Coordinate-based change listings:
---
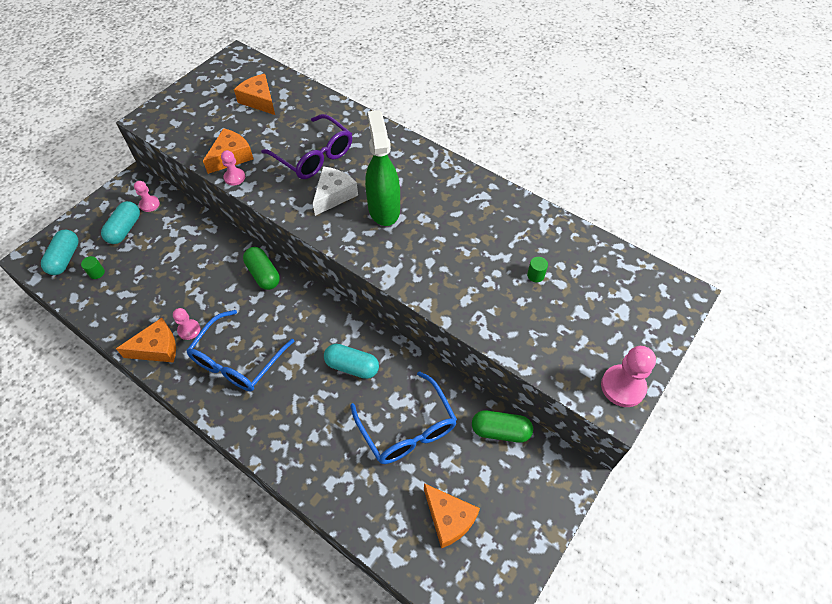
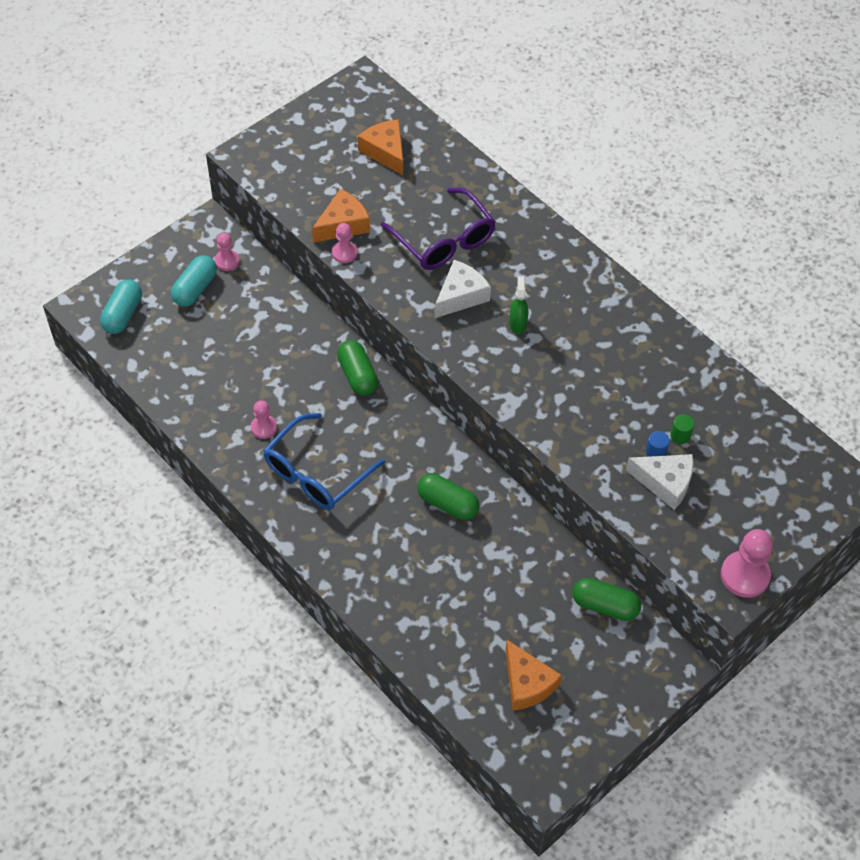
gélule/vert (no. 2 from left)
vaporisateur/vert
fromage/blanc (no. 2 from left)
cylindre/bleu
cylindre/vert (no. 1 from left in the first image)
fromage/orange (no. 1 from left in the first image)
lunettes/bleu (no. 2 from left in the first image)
---
Pictures stay out, but every record above is to be returned exactly.

gélule/vert (no. 2 from left)
vaporisateur/vert
fromage/blanc (no. 2 from left)
cylindre/bleu
cylindre/vert (no. 1 from left in the first image)
fromage/orange (no. 1 from left in the first image)
lunettes/bleu (no. 2 from left in the first image)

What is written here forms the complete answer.